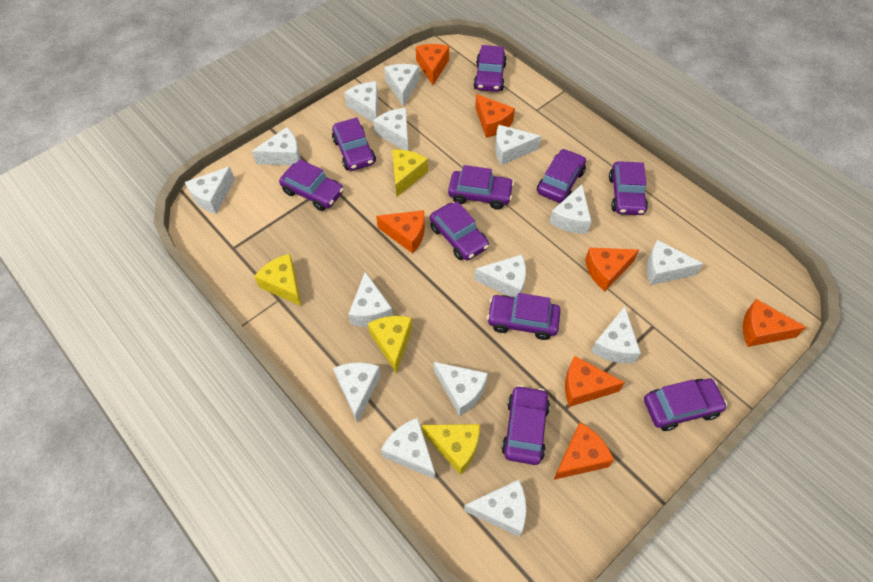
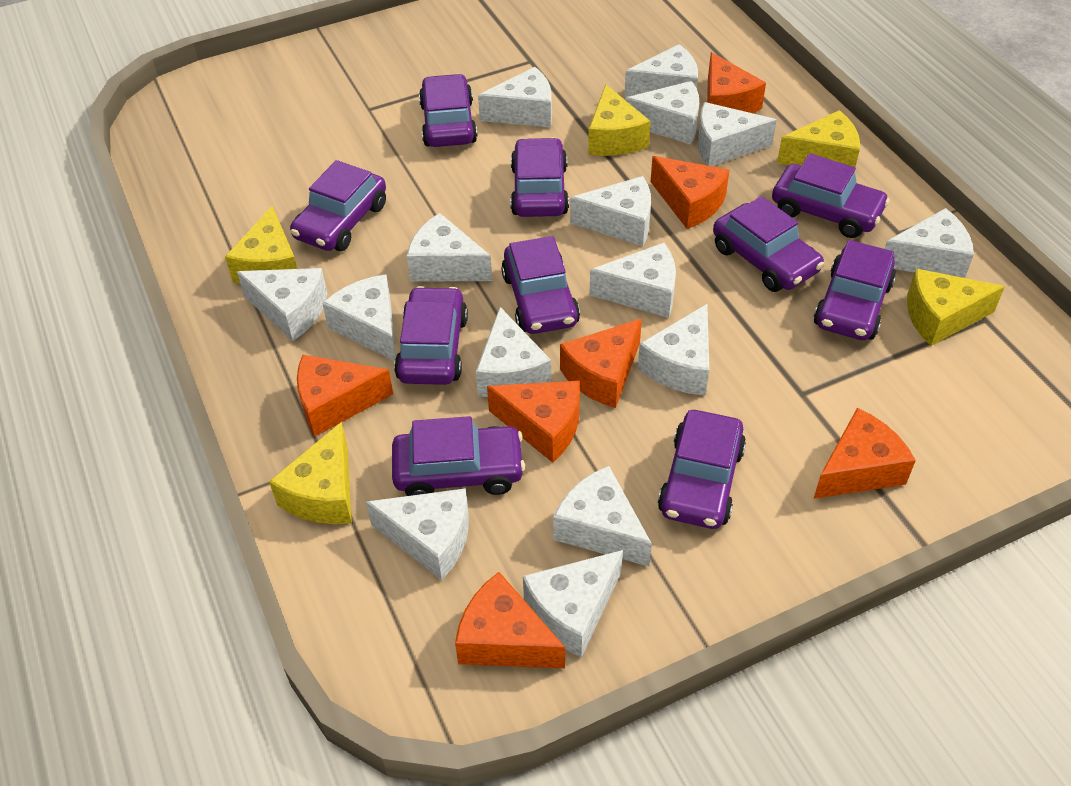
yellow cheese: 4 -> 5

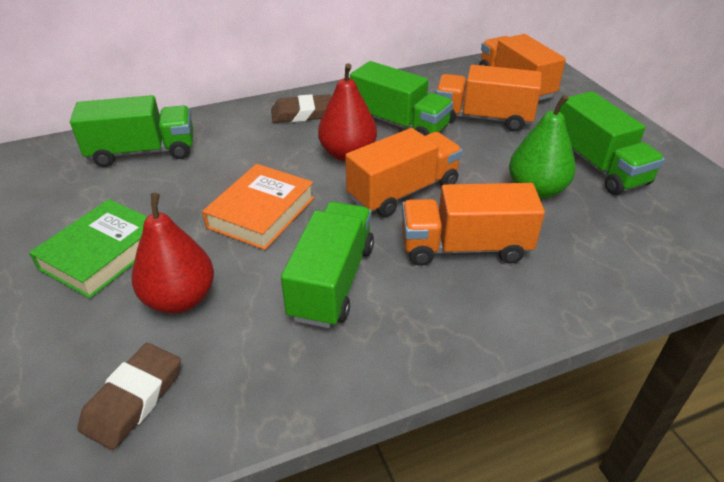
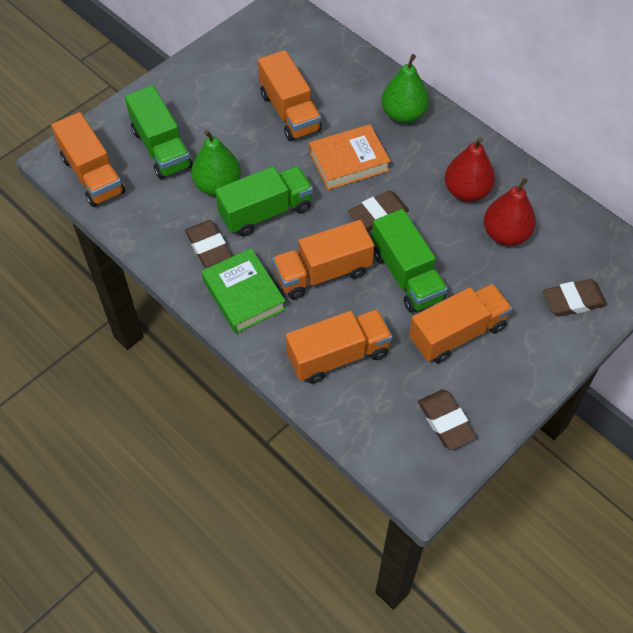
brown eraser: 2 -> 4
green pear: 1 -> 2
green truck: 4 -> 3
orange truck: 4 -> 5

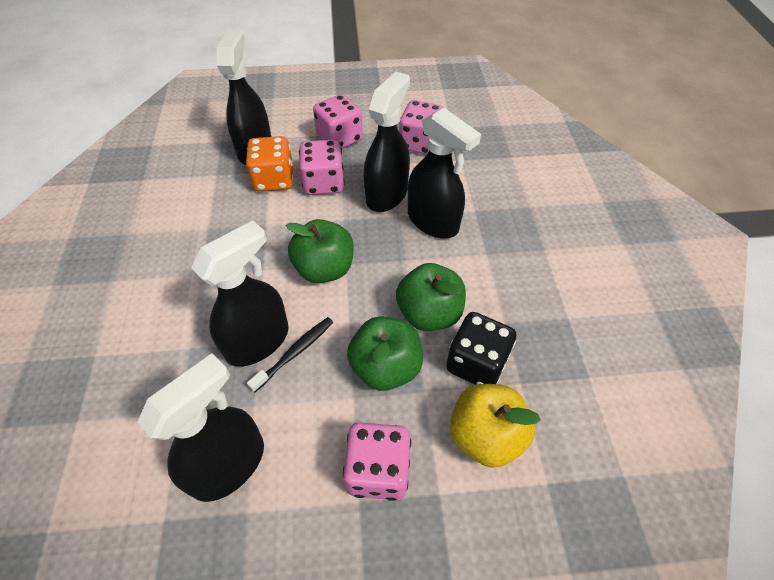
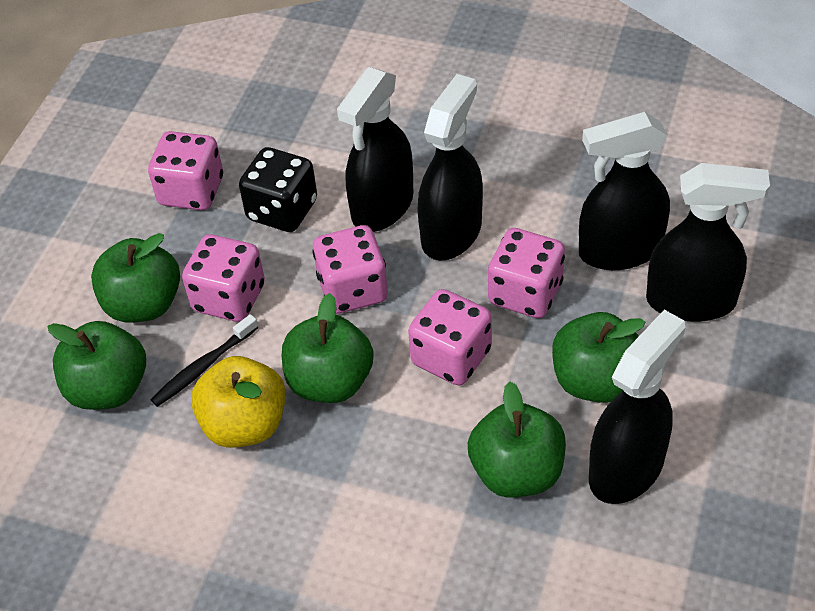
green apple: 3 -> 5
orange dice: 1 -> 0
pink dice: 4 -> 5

+ + + +

What is needed:
Every line of the listing that includes the word "green" belongs in the answer.

Solution to this task:
green pear: 1 -> 2
green truck: 4 -> 3
green apple: 3 -> 5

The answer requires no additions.